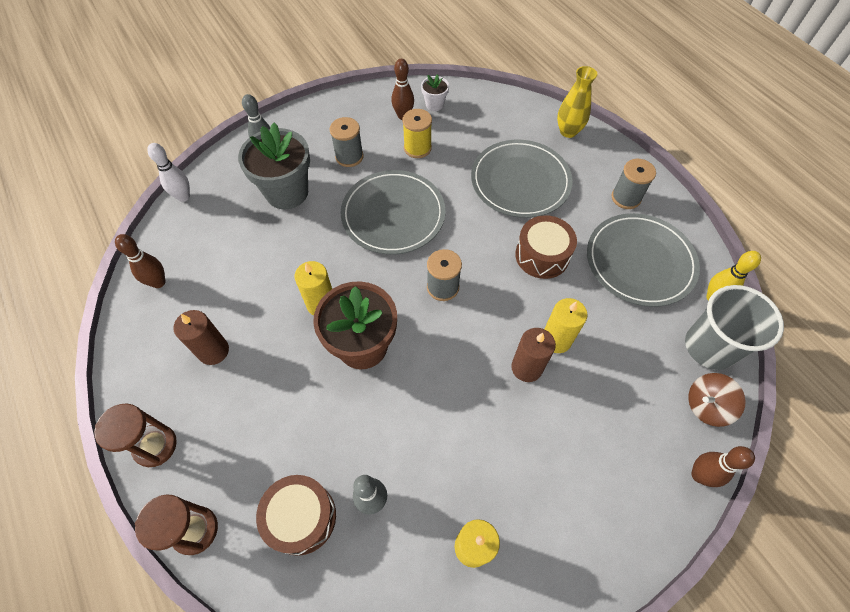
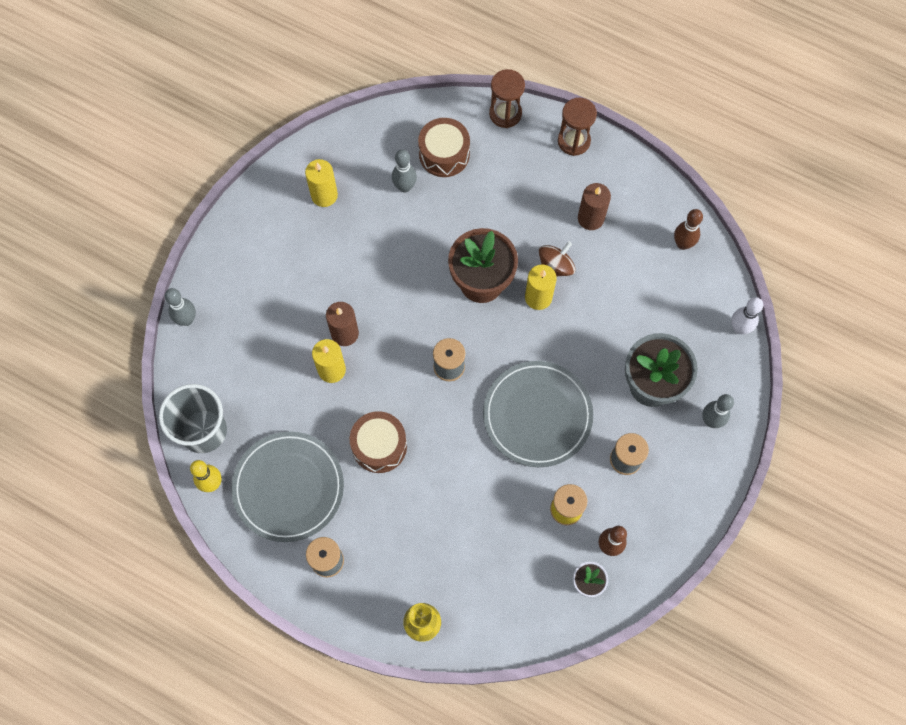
camera: 150 degrees right, 10 degrees up
(520, 181) = (440, 523): grey plate -> none
(699, 475) = (187, 319): brown bowling pin -> grey bowling pin
(706, 405) = (194, 376): brown spinning top -> brown spinning top (555, 267)

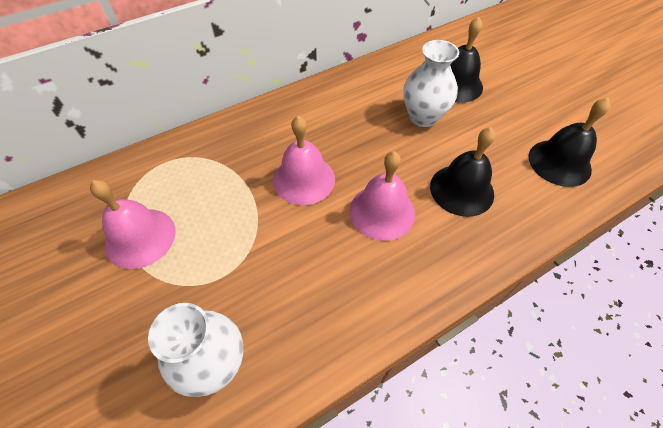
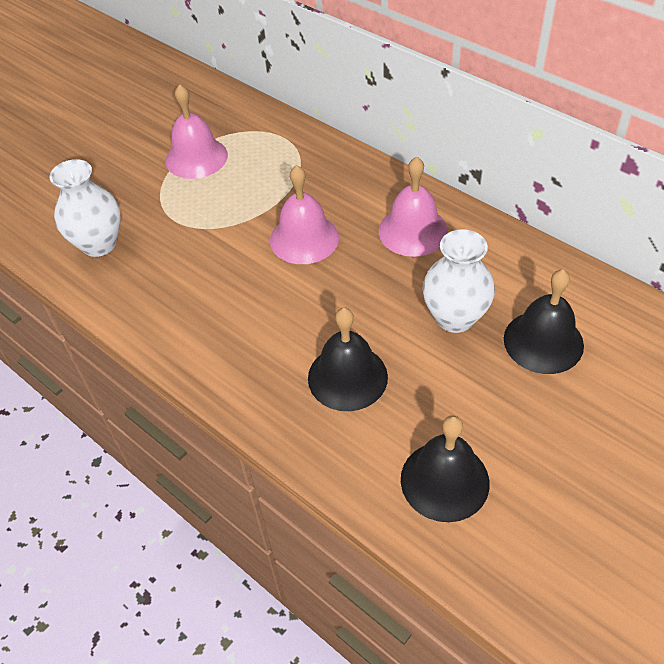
camera: 75 degrees right, 5 degrees down
(382, 211) = (286, 311): pink bell -> pink bell (413, 231)

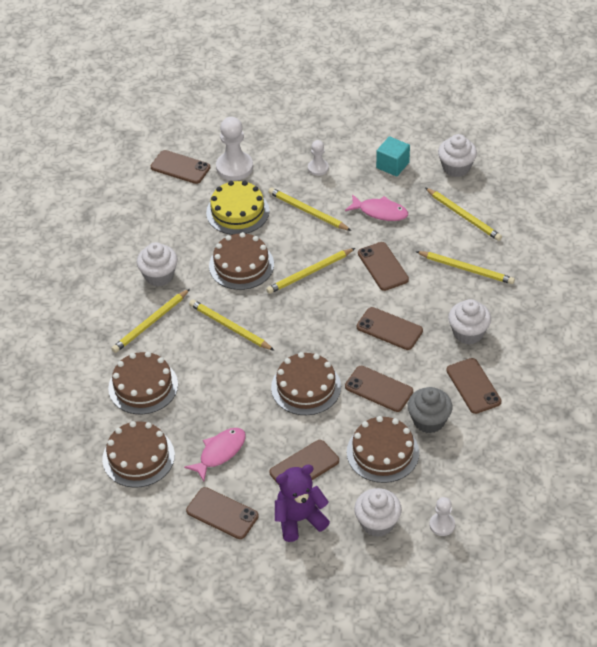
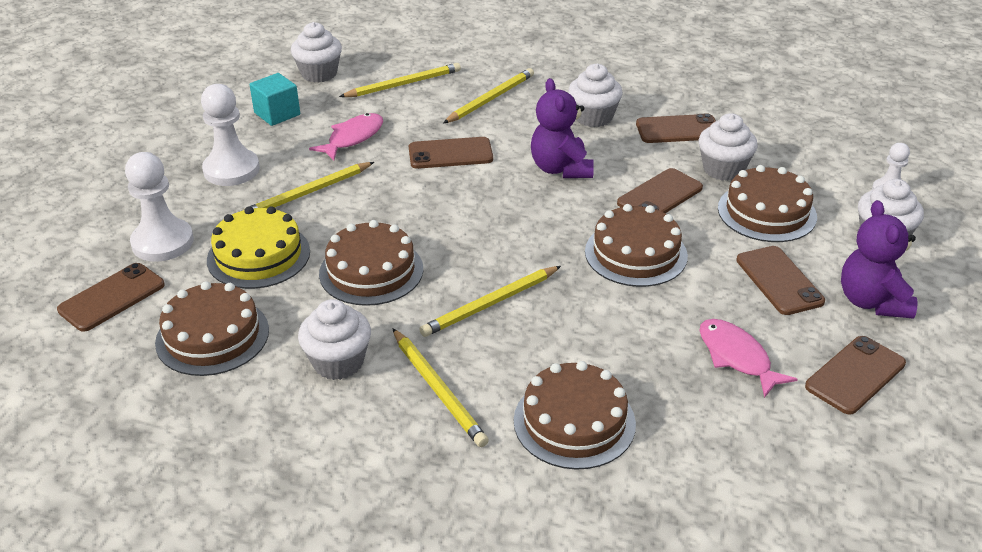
camera: 75 degrees left, 10 degrees down
(138, 457) = (727, 453): brown cake -> brown cake (212, 336)
(309, 273) = (425, 212): yellow pencil -> none
(318, 168) = (231, 170): white pawn -> white pawn, size x1.77
(389, 329) = (561, 169): brown phone -> purple teddy bear
(429, 421) = (723, 169): grey cupcake -> white cupcake

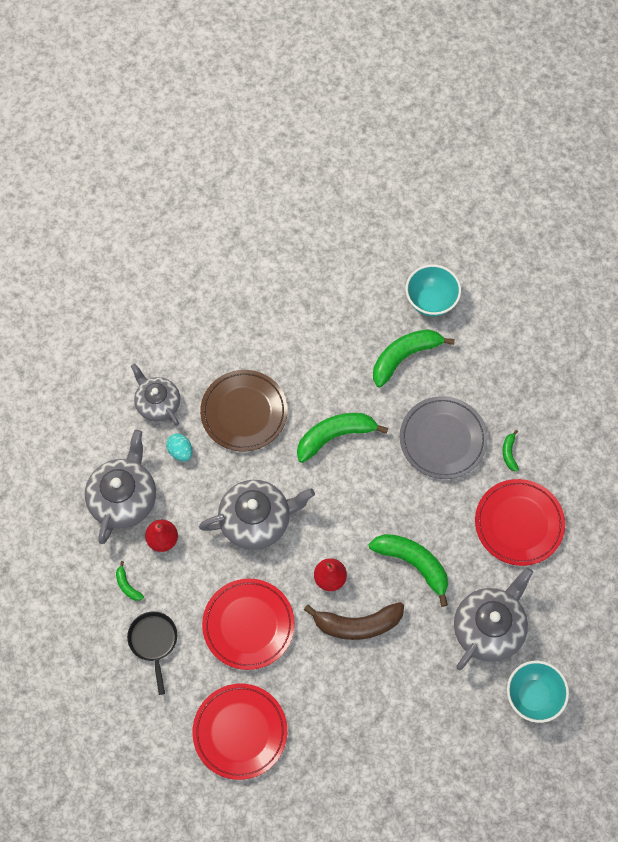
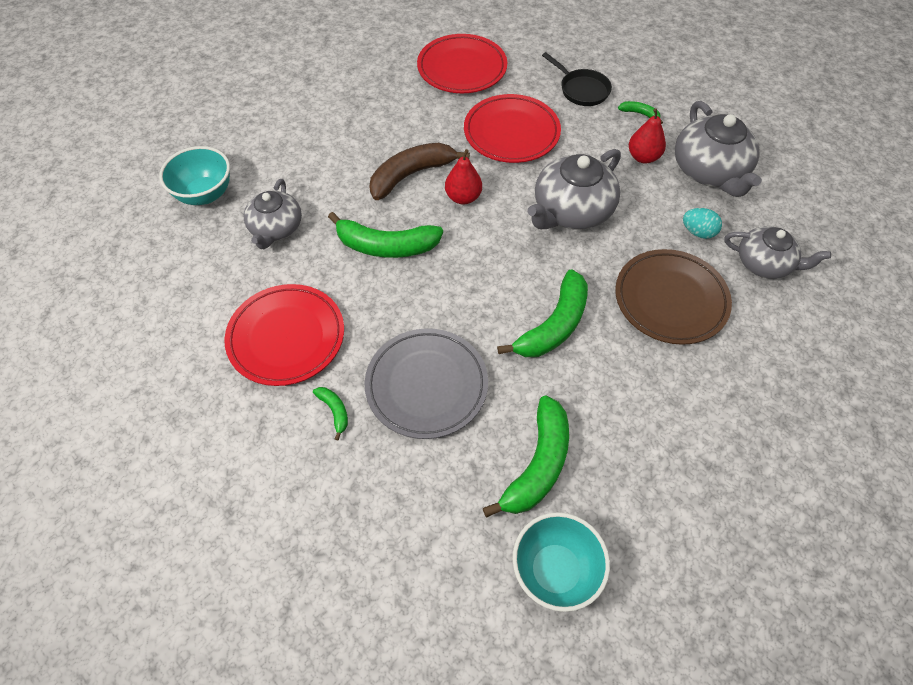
camera: 150 degrees right, 10 degrees down
(489, 627) = (276, 228): grey teapot -> grey teapot, size x0.67

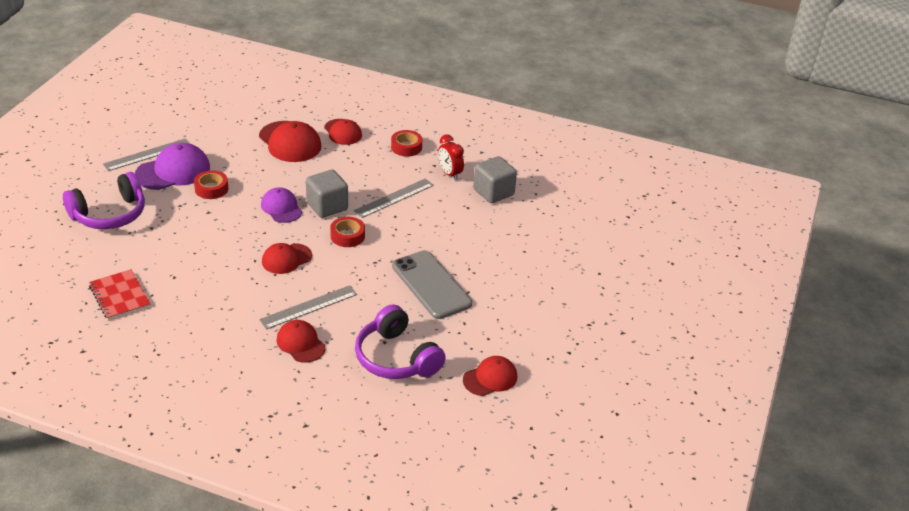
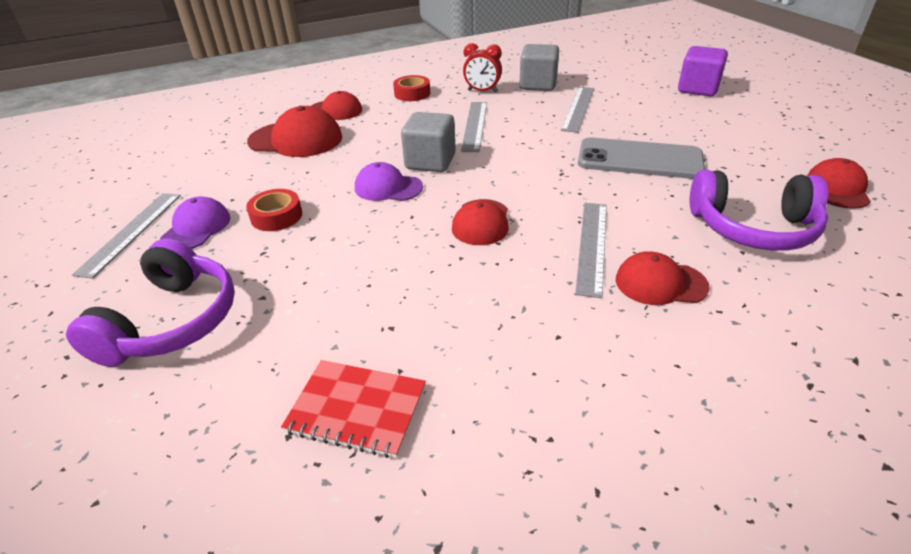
camera: 40 degrees left, 0 degrees up
(173, 171) = (196, 228): purple cap -> purple cap, size x0.64
(347, 236) = (496, 170): red tape -> none
(476, 228) = (578, 108): none -> grey ruler
(585, 268) = (698, 89): none -> purple cube

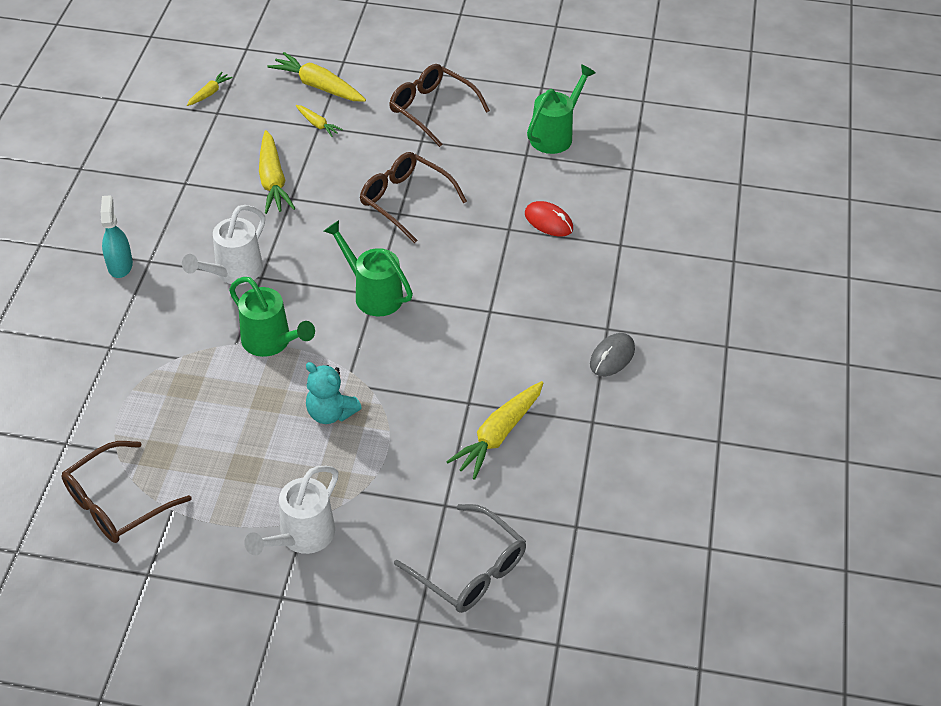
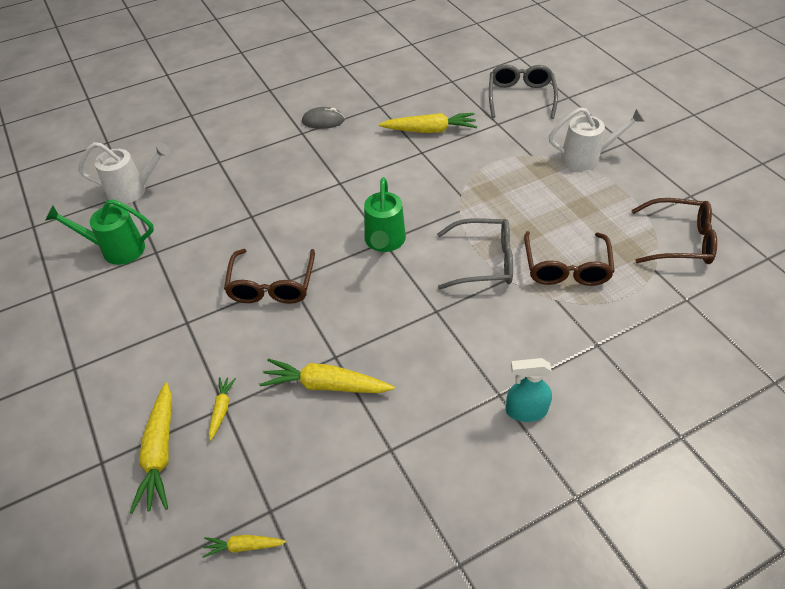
camera: 125 degrees left, 0 degrees up
(120, 265) = (526, 411): turquoise spray bottle -> turquoise spray bottle turned 45 degrees clockwise
(233, 272) = (449, 330): white watering can -> white watering can (133, 191)
(271, 342) = (484, 262): green watering can -> grey glasses
(273, 180) = (326, 385): yellow carrot -> yellow carrot turned 120 degrees counterclockwise
(330, 413) = (499, 198): turquoise teddy bear -> none
(431, 109) = (136, 342): brown glasses -> brown glasses (566, 268)
(548, 221) = (225, 202): red mouse -> none

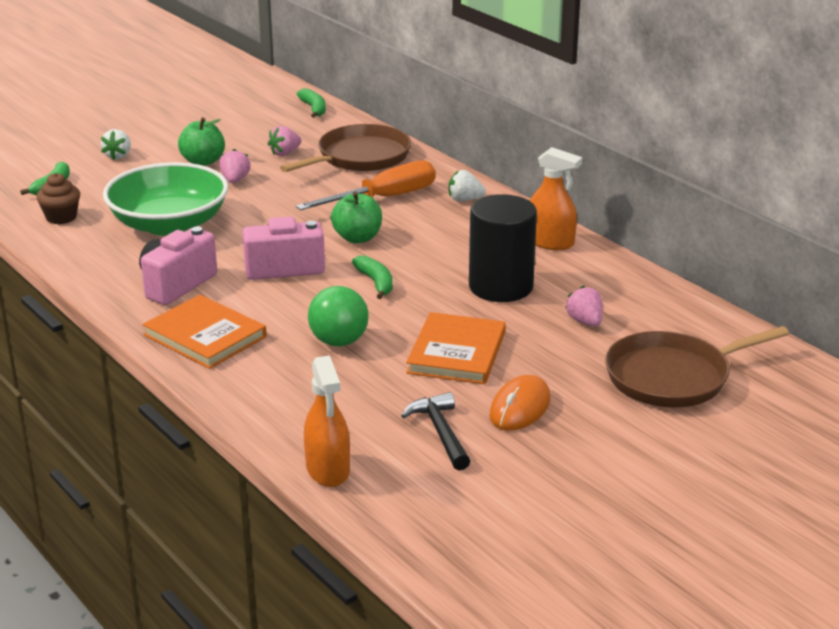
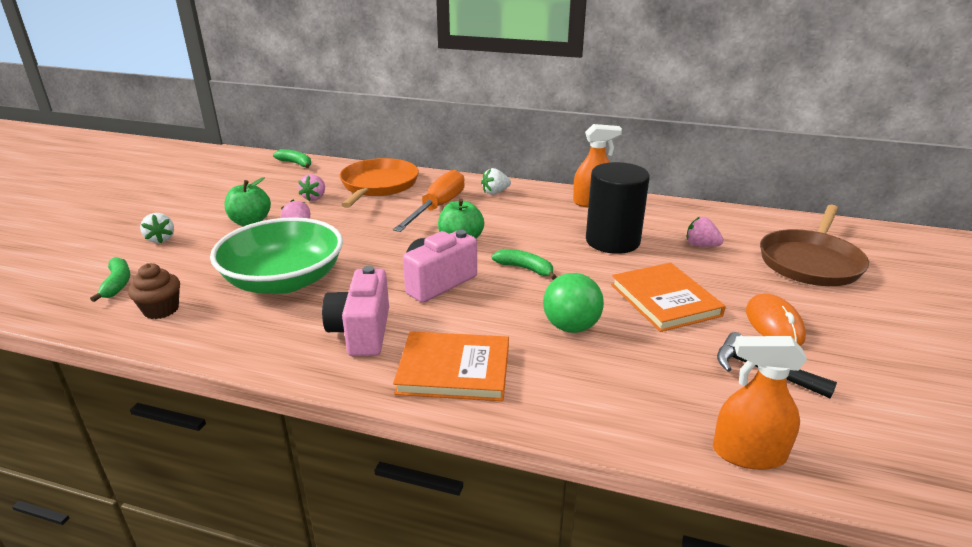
camera: 35 degrees left, 0 degrees up
(328, 469) = (748, 453): orange spray bottle -> orange spray bottle turned 150 degrees clockwise
(360, 157) = (378, 185): brown pan -> orange pan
________________
EXERCISE:
Look through the listing above and copy each line with the word "size" in it.

RESPONSE AREA:
(318, 168) = (231, 170): white pawn -> white pawn, size x1.77
(489, 627) = (276, 228): grey teapot -> grey teapot, size x0.67
(173, 171) = (196, 228): purple cap -> purple cap, size x0.64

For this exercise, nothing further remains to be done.